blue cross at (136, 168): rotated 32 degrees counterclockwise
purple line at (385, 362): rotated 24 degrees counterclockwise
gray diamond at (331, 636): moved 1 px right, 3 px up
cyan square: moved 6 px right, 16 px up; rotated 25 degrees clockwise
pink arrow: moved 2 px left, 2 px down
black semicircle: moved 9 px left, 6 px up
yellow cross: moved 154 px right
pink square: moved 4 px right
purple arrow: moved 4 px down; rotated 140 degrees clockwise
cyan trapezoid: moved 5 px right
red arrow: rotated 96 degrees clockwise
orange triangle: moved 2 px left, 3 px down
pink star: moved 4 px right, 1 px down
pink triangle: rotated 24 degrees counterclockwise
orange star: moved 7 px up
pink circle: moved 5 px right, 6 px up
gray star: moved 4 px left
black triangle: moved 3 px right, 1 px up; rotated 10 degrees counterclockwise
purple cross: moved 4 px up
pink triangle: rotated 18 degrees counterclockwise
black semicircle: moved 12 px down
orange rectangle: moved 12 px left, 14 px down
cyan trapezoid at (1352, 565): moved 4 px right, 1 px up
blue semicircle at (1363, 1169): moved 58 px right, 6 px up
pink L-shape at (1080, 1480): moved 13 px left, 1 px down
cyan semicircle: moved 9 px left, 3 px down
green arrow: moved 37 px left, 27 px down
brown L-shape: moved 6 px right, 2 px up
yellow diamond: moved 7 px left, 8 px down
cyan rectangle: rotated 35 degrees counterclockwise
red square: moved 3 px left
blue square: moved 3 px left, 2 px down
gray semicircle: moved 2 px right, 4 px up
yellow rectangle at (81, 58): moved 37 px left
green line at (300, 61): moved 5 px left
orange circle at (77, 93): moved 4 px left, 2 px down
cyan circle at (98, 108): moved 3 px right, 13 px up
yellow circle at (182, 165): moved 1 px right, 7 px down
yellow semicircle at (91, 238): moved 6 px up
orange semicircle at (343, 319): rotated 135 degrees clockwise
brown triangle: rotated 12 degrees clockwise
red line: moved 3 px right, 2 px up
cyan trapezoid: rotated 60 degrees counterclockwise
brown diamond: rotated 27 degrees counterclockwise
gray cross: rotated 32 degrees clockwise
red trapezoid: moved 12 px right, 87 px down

·····

Among the lines of the listing above, count those that include "semicircle" and give only the total.

Answer to this problem –
7